Work instructions -
The pictures in the data below are to be omitted; all else must be duplicated exactly.

Data listing -
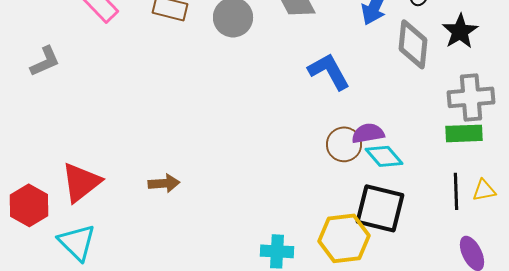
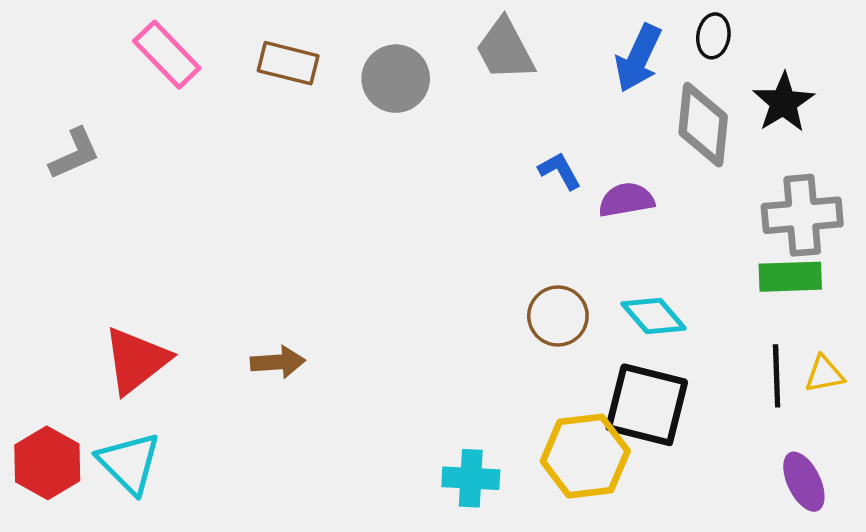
blue L-shape: (329, 71) -> (560, 171), size x0.6
purple semicircle: (368, 133) -> (626, 200), moved
brown circle: (344, 144) -> (558, 316), moved
red hexagon: (29, 205) -> (47, 463), moved

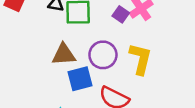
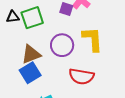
blue square: (80, 79) -> (30, 73), moved

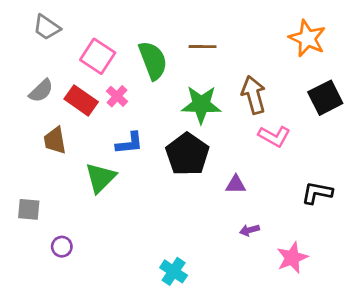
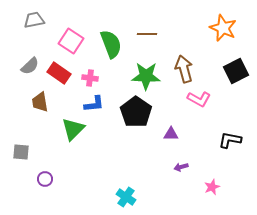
gray trapezoid: (47, 27) -> (34, 20), turned 135
pink cross: (117, 96) -> (90, 78), moved, turned -35
pink star: (292, 258) -> (212, 187), size x0.7

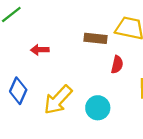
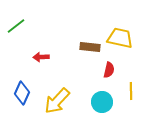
cyan circle: (98, 108) -> (102, 102), moved

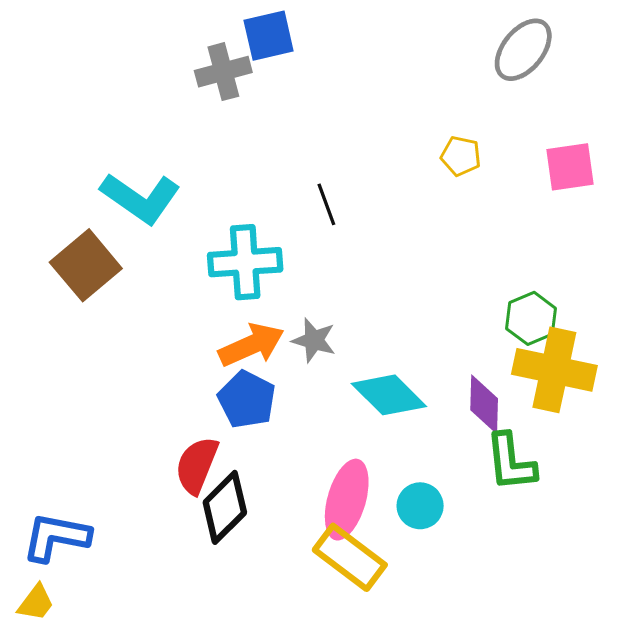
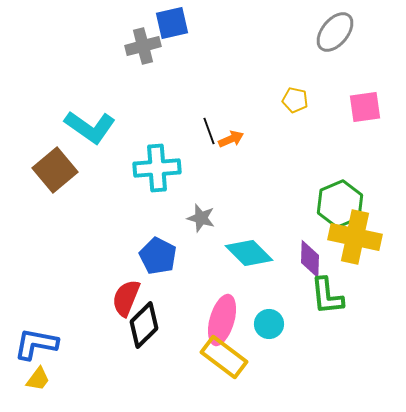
green hexagon: (531, 318) -> (340, 204), size x1.4
orange arrow: (251, 345) -> (231, 139), moved, size x0.6
yellow trapezoid: (36, 603) -> (38, 379), moved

Solution -
blue L-shape: (329, 71) -> (560, 171), size x0.6
purple semicircle: (368, 133) -> (626, 200), moved
brown circle: (344, 144) -> (558, 316), moved
red hexagon: (29, 205) -> (47, 463), moved

blue square: (80, 79) -> (30, 73), moved

gray trapezoid: (47, 27) -> (34, 20), turned 135
pink cross: (117, 96) -> (90, 78), moved, turned -35
pink star: (292, 258) -> (212, 187), size x0.7

cyan circle: (98, 108) -> (102, 102), moved

green hexagon: (531, 318) -> (340, 204), size x1.4
orange arrow: (251, 345) -> (231, 139), moved, size x0.6
yellow trapezoid: (36, 603) -> (38, 379), moved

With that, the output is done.